Brief >> In this exercise, the entries below include pictures. Repeat exactly the lines from the line with "(240, 323) = (320, 149): yellow" to the line with "camera: 60 degrees right, 5 degrees down", including both, but without the pictures.

Data supplied >>
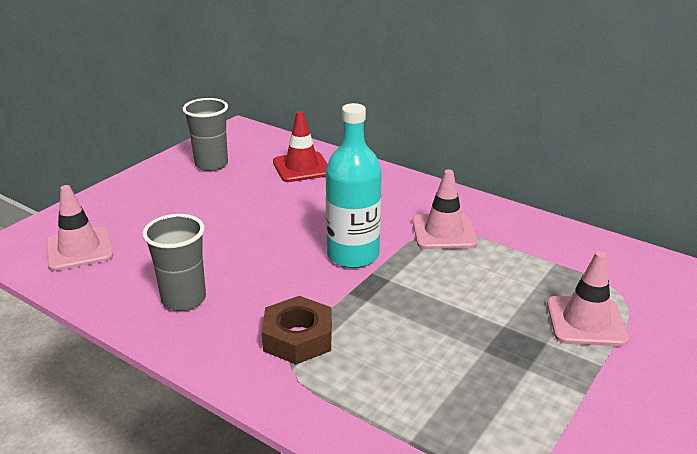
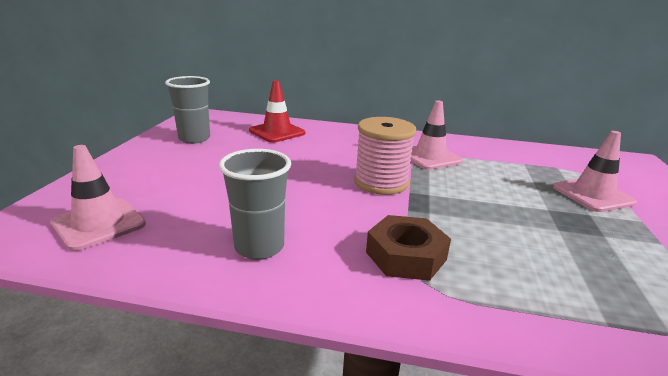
camera: 25 degrees left, 5 degrees down
(353, 255) = (381, 182): turquoise bottle -> pink spool

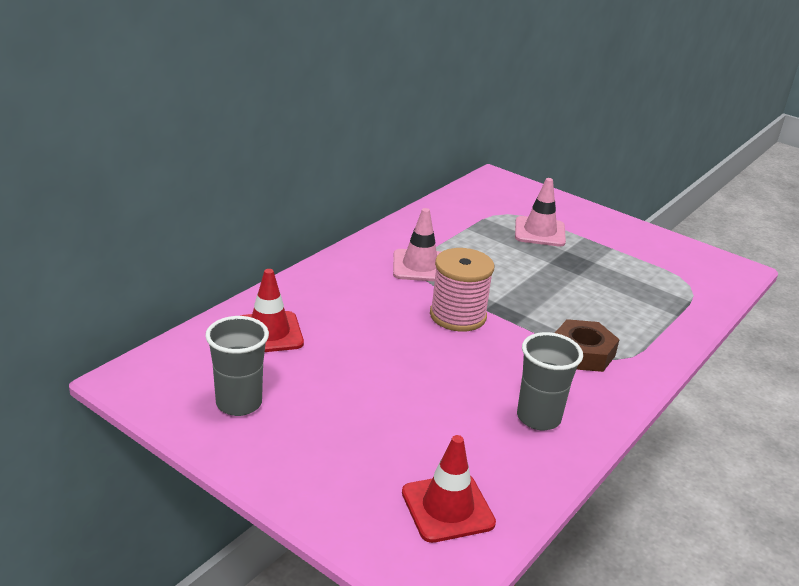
camera: 65 degrees left, 5 degrees up
(99, 224) = (447, 508): pink traffic cone -> red traffic cone

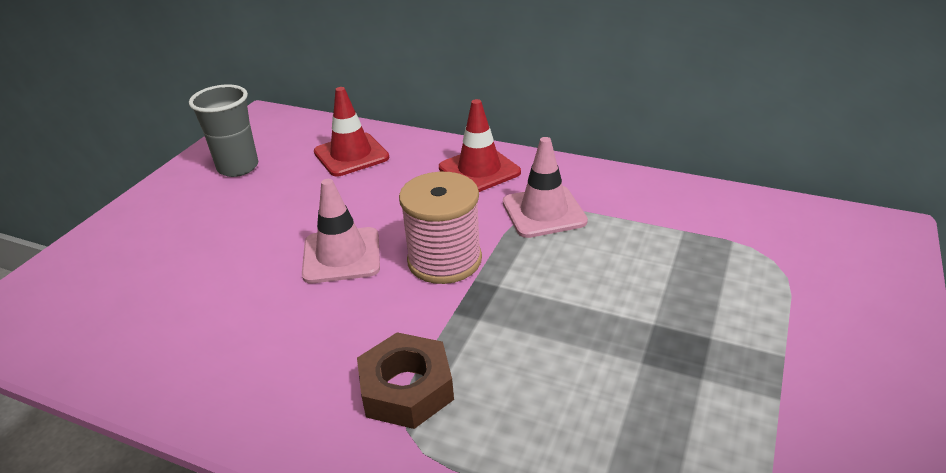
camera: 80 degrees right, 5 degrees up
(447, 508) = (85, 312): red traffic cone -> red traffic cone (479, 170)
(538, 418) = (242, 360): grey cup -> none
(539, 232) = (745, 300): pink traffic cone -> pink traffic cone (341, 255)

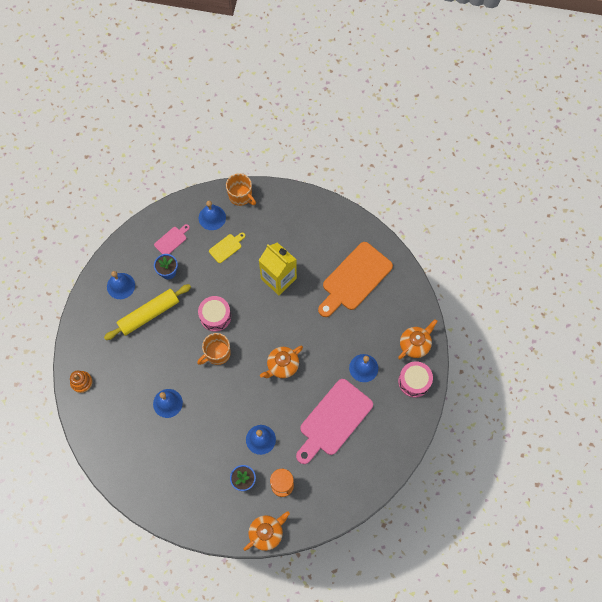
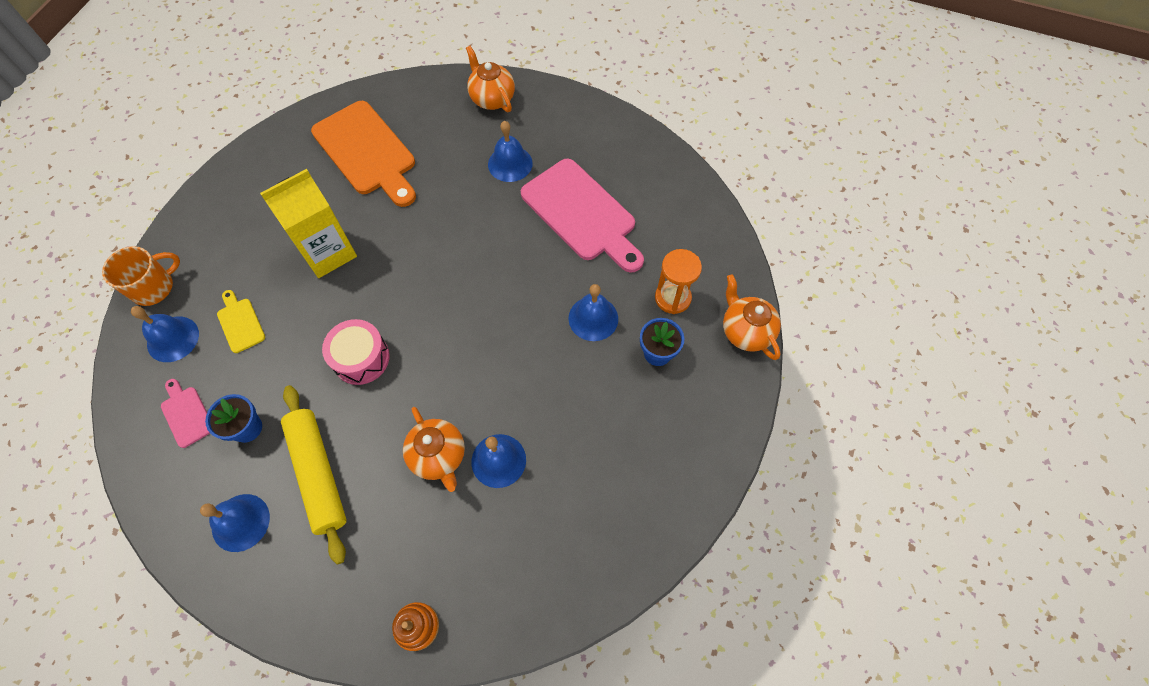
camera: 80 degrees left, 5 degrees down
(217, 353) = (429, 364): orange mug -> none
(282, 366) = (478, 269): orange teapot -> orange teapot (439, 456)
(414, 381) = (545, 108): pink drum -> none

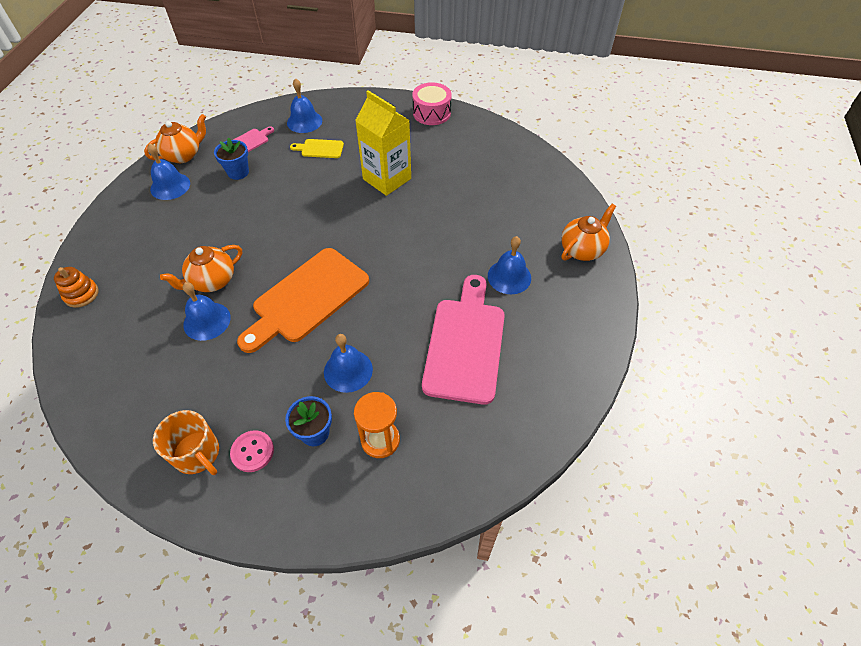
camera: 80 degrees right, 10 degrees down
(154, 287) = (343, 103): orange mug -> orange mug (197, 454)
(240, 323) = (320, 149): yellow cutting board -> yellow cutting board turned 135 degrees counterclockwise
(318, 473) = (202, 216): yellow rolling pin -> none
(361, 358) = (295, 218): pink drum -> pink drum (431, 113)
(367, 152) = (490, 179): orange cutting board -> orange cutting board (306, 298)
(582, 214) = (465, 344): pink cutting board -> pink cutting board turned 150 degrees clockwise
(670, 410) = (252, 452): none -> pink button
(745, 331) = (348, 521): orange teapot -> orange teapot (184, 155)

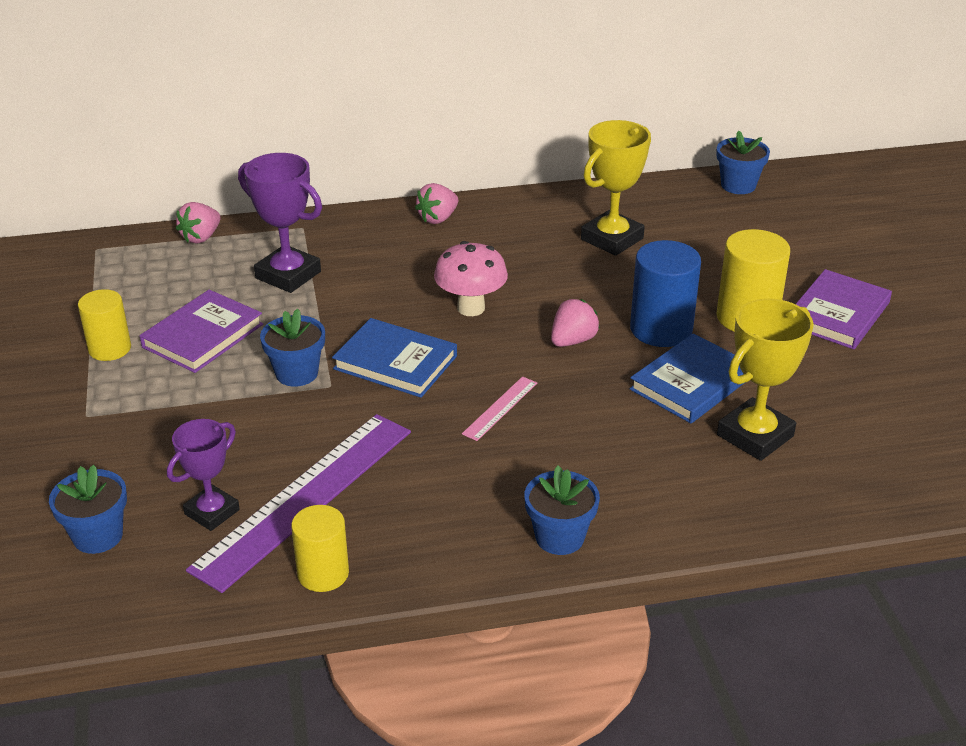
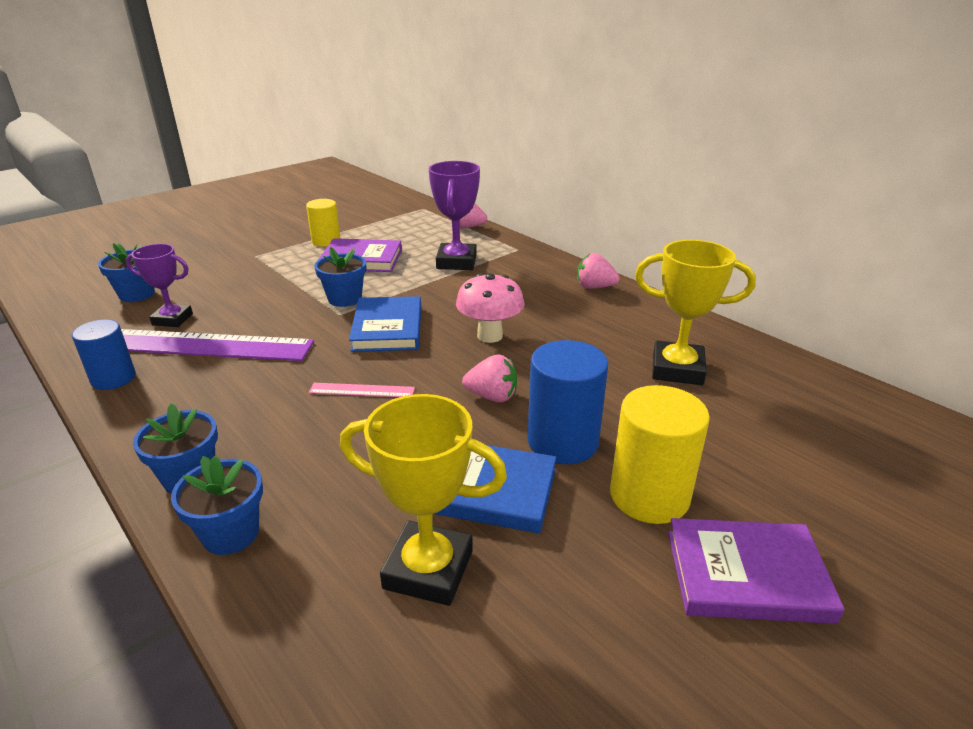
camera: 60 degrees right, 5 degrees down
(323, 573) = (113, 378): yellow cylinder -> blue cylinder
(738, 185) = (892, 415): blue flower pot -> blue flower pot (231, 533)

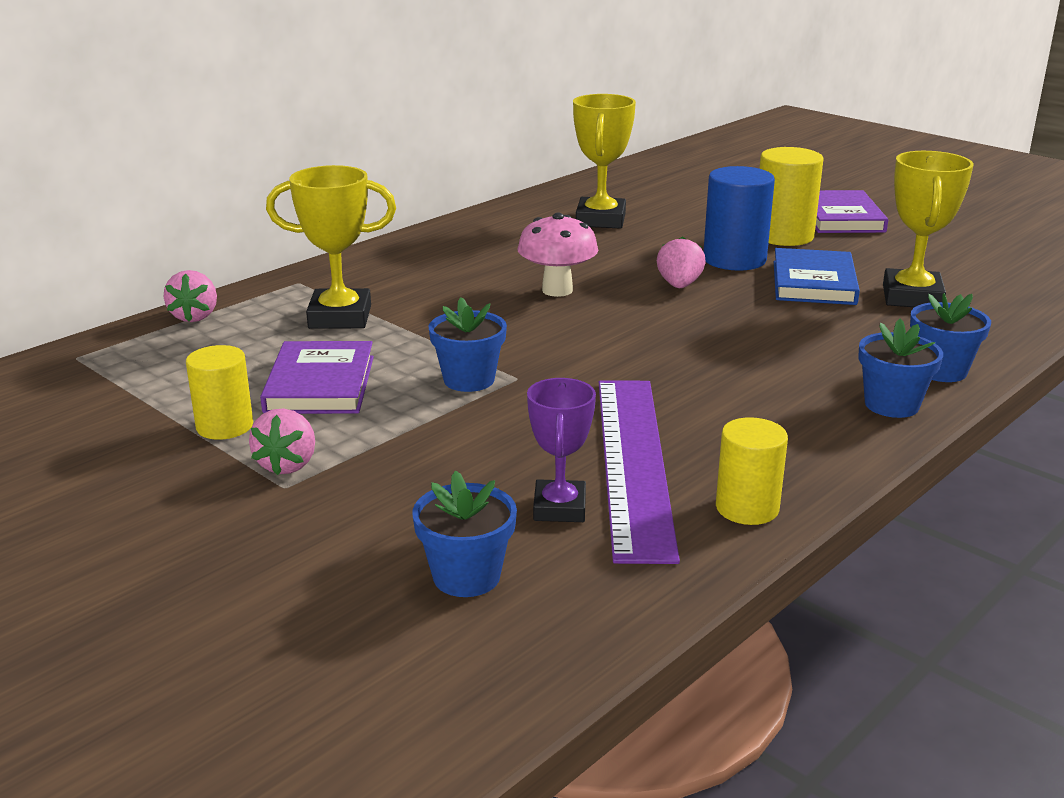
camera: 95 degrees left, 5 degrees down
(113, 378) = (747, 508): blue cylinder -> yellow cylinder
(362, 390) = (696, 343): pink ruler -> none
(387, 328) = (552, 344): blue book -> none
(456, 262) = (340, 317): purple trophy -> yellow trophy
(594, 287) = (426, 244): pink strawberry -> pink strawberry (288, 464)

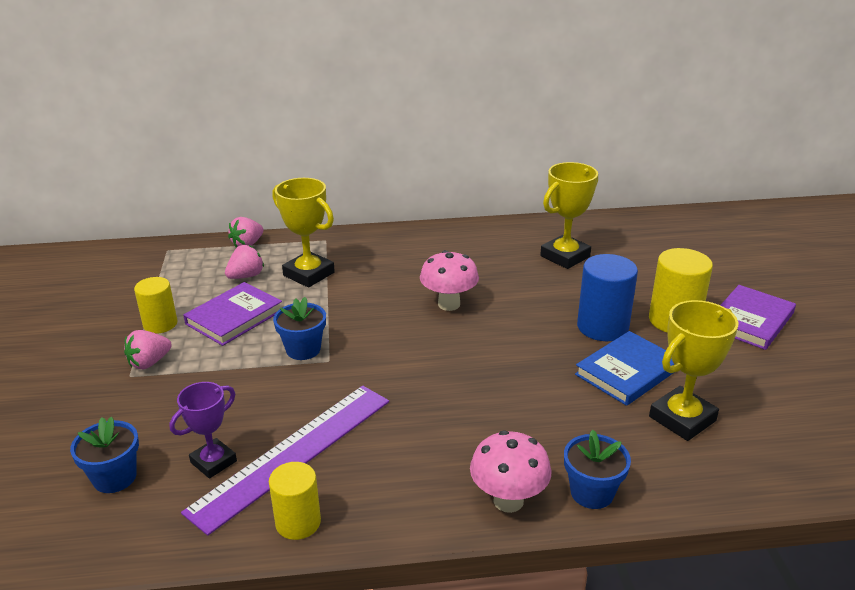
camera: 40 degrees right, 5 degrees up
(679, 285) = (529, 333): pink strawberry -> pink strawberry (246, 276)
(891, 405) = (508, 501): blue flower pot -> pink mushroom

Answer area >>
(240, 323) = (320, 149): yellow cutting board -> yellow cutting board turned 135 degrees counterclockwise
(318, 473) = (202, 216): yellow rolling pin -> none
(361, 358) = (295, 218): pink drum -> pink drum (431, 113)
(367, 152) = (490, 179): orange cutting board -> orange cutting board (306, 298)
(582, 214) = (465, 344): pink cutting board -> pink cutting board turned 150 degrees clockwise
(670, 410) = (252, 452): none -> pink button
(745, 331) = (348, 521): orange teapot -> orange teapot (184, 155)

camera: 60 degrees right, 5 degrees down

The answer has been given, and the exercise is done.